[Colored object listings]
◇ ◇ ◇
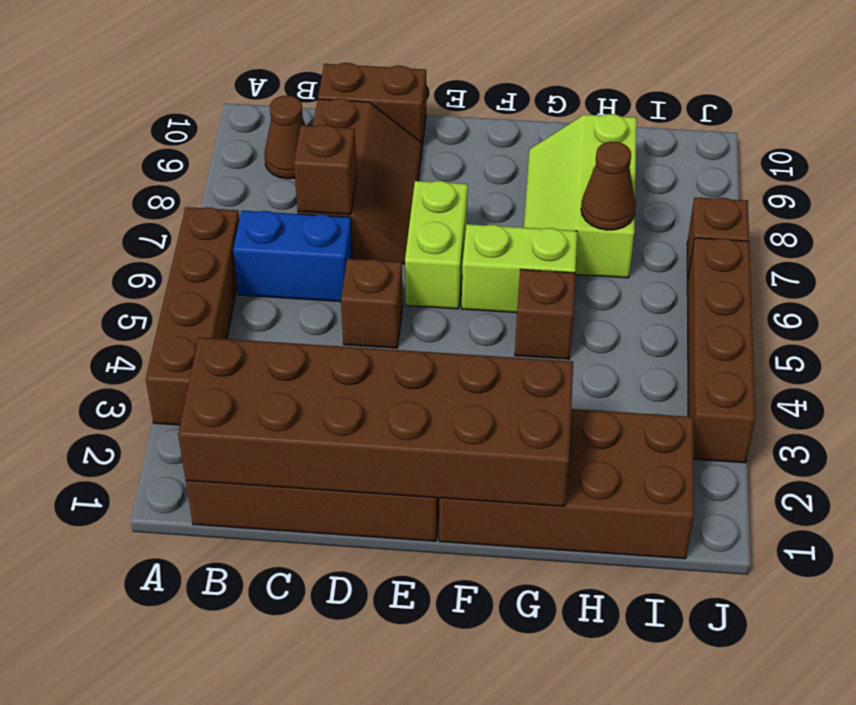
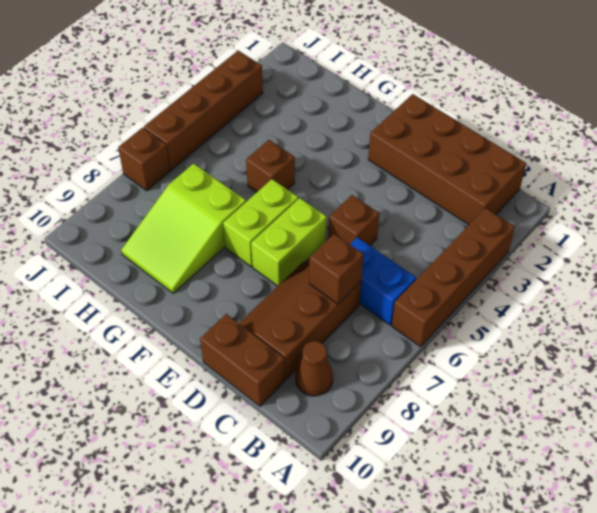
brown brick B1:G2 level 2 -> none
brown brick F1:I2 level 1 -> none
lime brick F6:G6 level 1 -> lime brick F6:F7 level 1
lime slope G7:H9 level 1 top H -> lime slope G7:H9 level 1 top 7
brown cone H7 level 2 -> none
◇ ◇ ◇
■ Exercise aim
Filter on the word "brick": copy each matching line from the entries above.

■ Response box
brown brick B1:G2 level 2 -> none
brown brick F1:I2 level 1 -> none
lime brick F6:G6 level 1 -> lime brick F6:F7 level 1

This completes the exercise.